» EXERCISE REQUIREMENTS:
Only the lines from the first line of the entries through the line with "green star: (42, 50) -> (69, 64), moved" belong in the answer, each restated word for word and without pictures.
------------------------
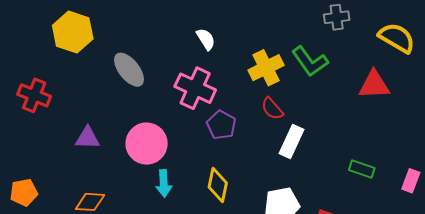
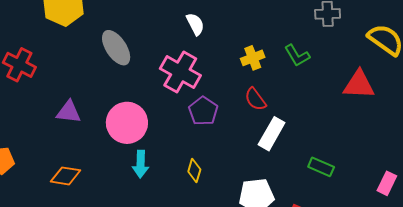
green L-shape: (310, 61) -> (297, 56), size x0.7
yellow cross: (266, 68) -> (253, 58), size x0.7
green rectangle: (362, 169) -> (321, 167), moved
yellow diamond: (218, 185) -> (194, 170), size x0.7

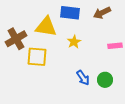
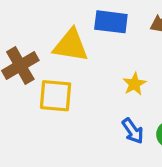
yellow star: (74, 42) -> (134, 84), moved

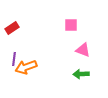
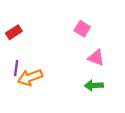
pink square: (71, 25) -> (82, 29), turned 32

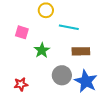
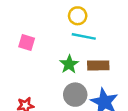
yellow circle: (46, 10) -> (78, 16), moved
green star: (42, 50) -> (69, 64), moved

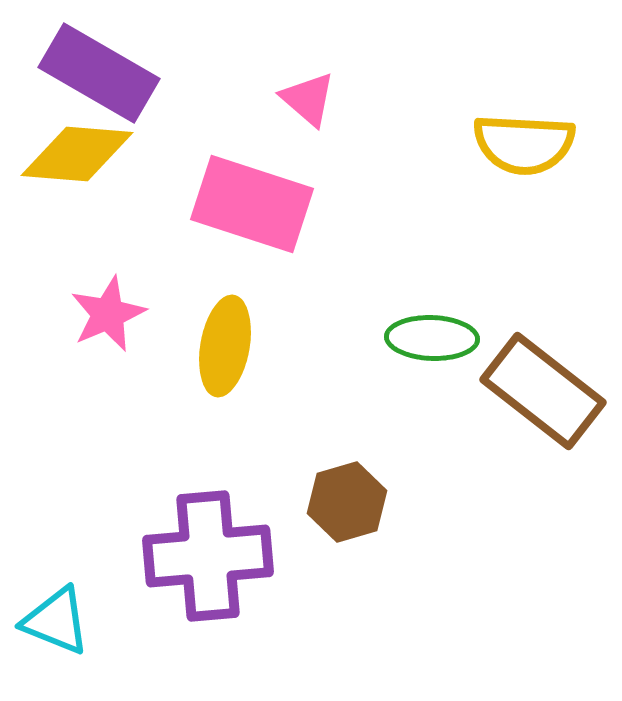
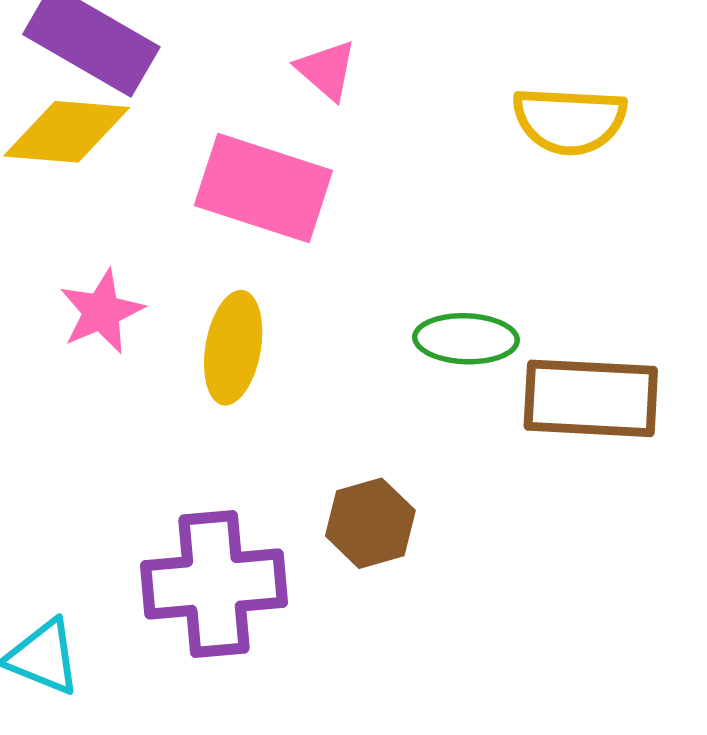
brown rectangle: (543, 391) -> (591, 398), turned -35

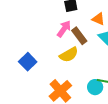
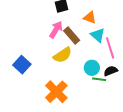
cyan circle: (95, 87) -> (92, 68), moved

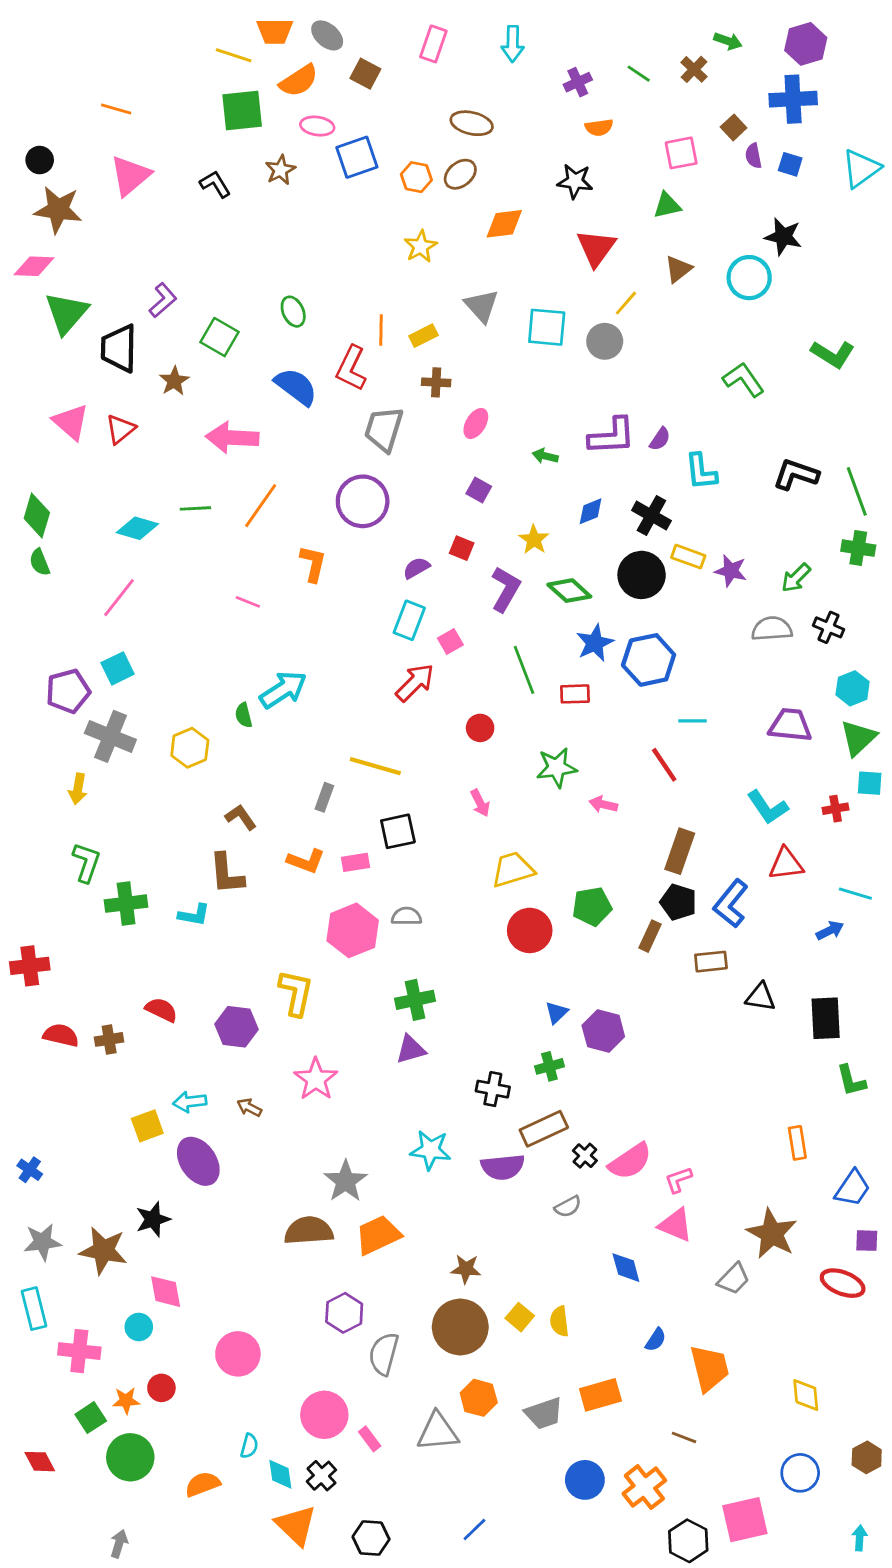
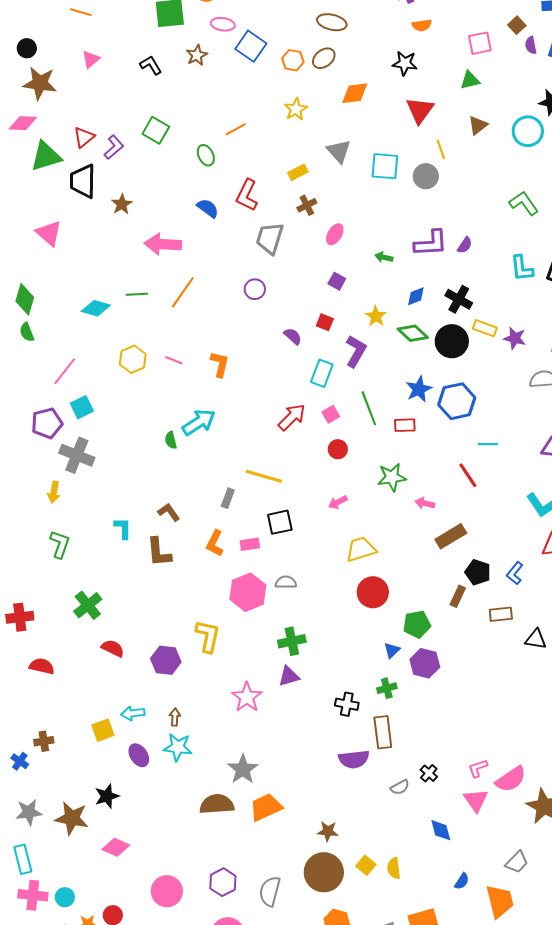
blue square: (357, 157) -> (251, 46), turned -36
pink triangle: (130, 176) -> (91, 59), size x0.6
yellow line: (626, 303) -> (441, 149), turned -60
green triangle: (67, 313) -> (46, 156), turned 32
orange line: (381, 330) -> (236, 129), moved, turned 60
green square: (220, 337) -> (156, 130), moved
brown cross: (436, 382) -> (307, 205), turned -30
blue semicircle: (296, 387) -> (208, 208), size x0.7
red triangle: (120, 429) -> (84, 137), moved
cyan L-shape: (701, 472) -> (522, 268), moved
purple circle: (363, 501) -> (255, 289), size x0.6
orange L-shape: (313, 564) -> (220, 364), moved
purple semicircle: (416, 568) -> (293, 336), turned 72
green diamond: (569, 591) -> (413, 333), moved
pink line: (119, 598) -> (65, 371), moved
cyan rectangle: (409, 620) -> (322, 373), moved
pink square: (450, 642) -> (331, 414), moved
yellow hexagon: (190, 748) -> (133, 359), moved
pink arrow: (480, 803) -> (338, 502), turned 90
brown rectangle: (680, 851) -> (451, 536), moved, turned 40
orange L-shape: (306, 861) -> (215, 543), turned 96
green cross: (126, 904) -> (88, 605), moved, turned -32
blue L-shape: (731, 904) -> (515, 573), size x0.7
green pentagon: (592, 906) -> (417, 624), moved
cyan L-shape: (194, 915) -> (123, 528), moved, turned -100
brown cross: (109, 1039) -> (44, 741), moved
pink star: (316, 1079) -> (247, 697), moved
brown arrow: (249, 1107) -> (175, 717), turned 66
brown rectangle: (544, 1129) -> (383, 732), turned -72
cyan star: (431, 1150) -> (178, 747), moved
black cross: (585, 1156) -> (429, 773), moved
purple ellipse: (198, 1161) -> (139, 755), size x0.7
pink semicircle: (630, 1161) -> (511, 779), moved
pink triangle: (676, 1225) -> (476, 800), turned 32
gray trapezoid: (734, 1279) -> (517, 862), moved
pink diamond: (166, 1292) -> (116, 847), turned -56
purple hexagon: (344, 1313) -> (223, 882), moved
cyan circle: (139, 1327) -> (65, 897), moved
pink cross: (79, 1351) -> (33, 895), moved

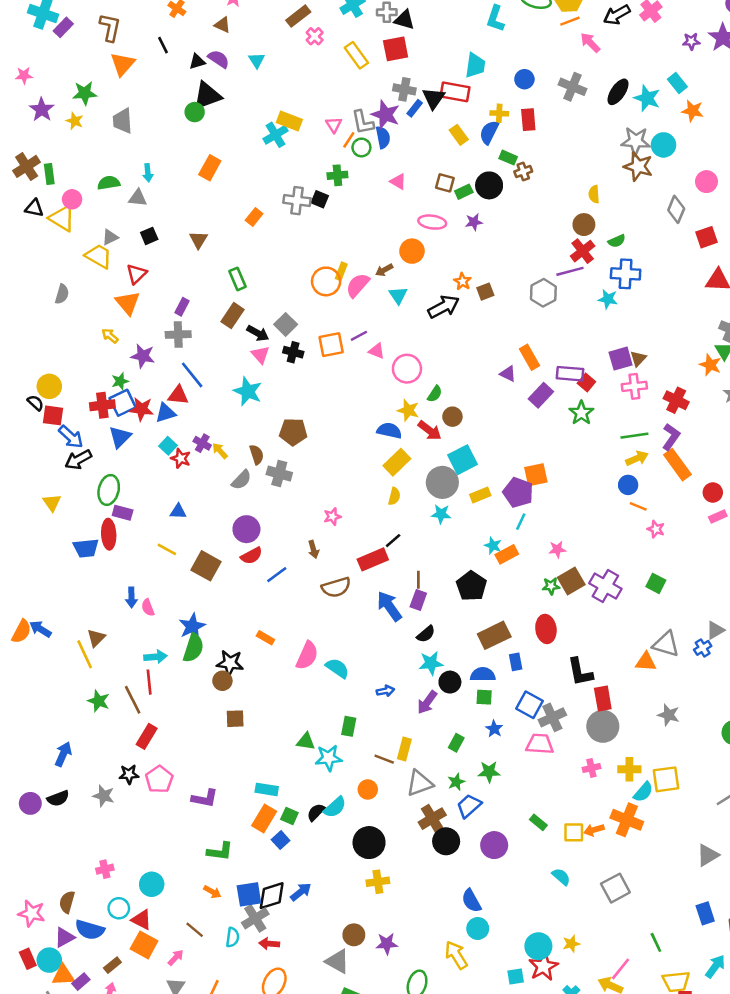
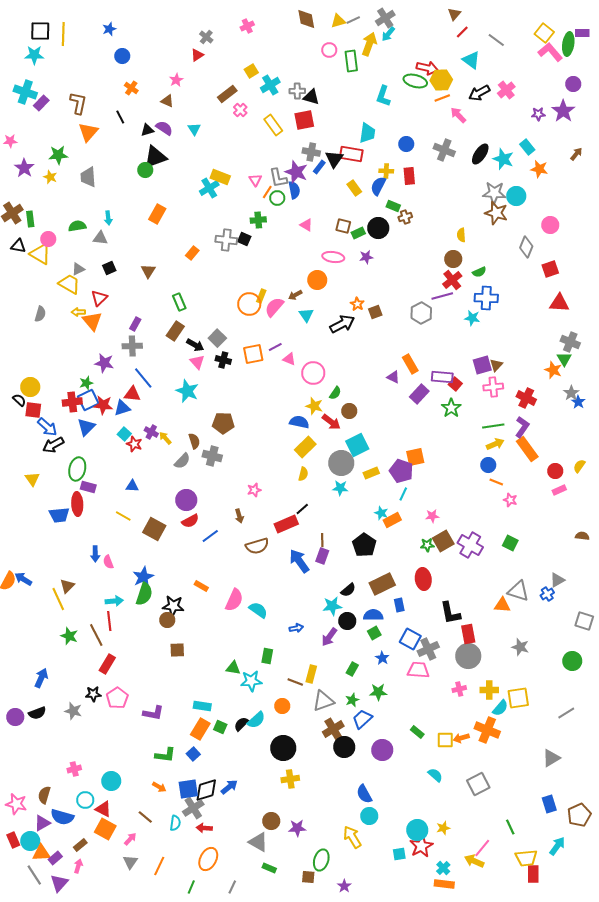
yellow arrow: (110, 336) -> (78, 312), moved, turned -40
black semicircle: (426, 634) -> (348, 590), moved
green square: (484, 697) -> (374, 633), turned -32
blue square: (281, 840) -> (193, 754), moved

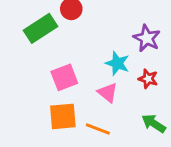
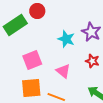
cyan star: (117, 63) -> (66, 39), moved

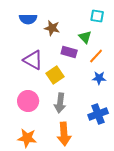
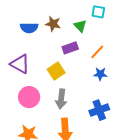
blue semicircle: (28, 19) -> (29, 28), moved
green triangle: (85, 37) -> (80, 26), moved
purple rectangle: (69, 52) -> (70, 48), turned -35
purple triangle: (33, 60) -> (20, 64), moved

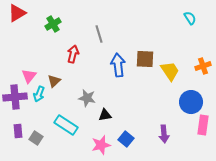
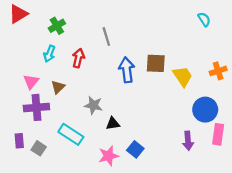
cyan arrow: (39, 94) -> (49, 54), moved
purple cross: (15, 97) -> (36, 107), moved
purple arrow: (164, 134) -> (188, 141), moved

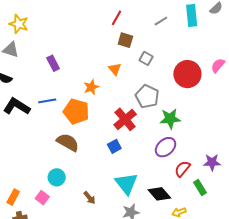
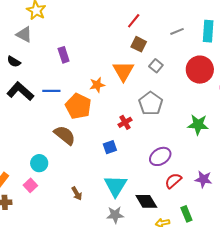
orange triangle: (115, 69) -> (123, 71), size x1.6
red circle: (187, 74) -> (200, 70), moved
red cross: (125, 119) -> (125, 122), size x0.6
green star: (170, 119) -> (198, 125), moved
cyan circle: (57, 177) -> (39, 163), moved
green rectangle: (200, 187) -> (186, 214), moved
------------------------
» YOUR SOLUTION:
green L-shape: (310, 61) -> (297, 56), size x0.7
yellow cross: (266, 68) -> (253, 58), size x0.7
green rectangle: (362, 169) -> (321, 167), moved
yellow diamond: (218, 185) -> (194, 170), size x0.7

yellow star: (74, 42) -> (134, 84), moved

pink square: (71, 25) -> (82, 29), turned 32

yellow circle: (46, 10) -> (78, 16), moved
green star: (42, 50) -> (69, 64), moved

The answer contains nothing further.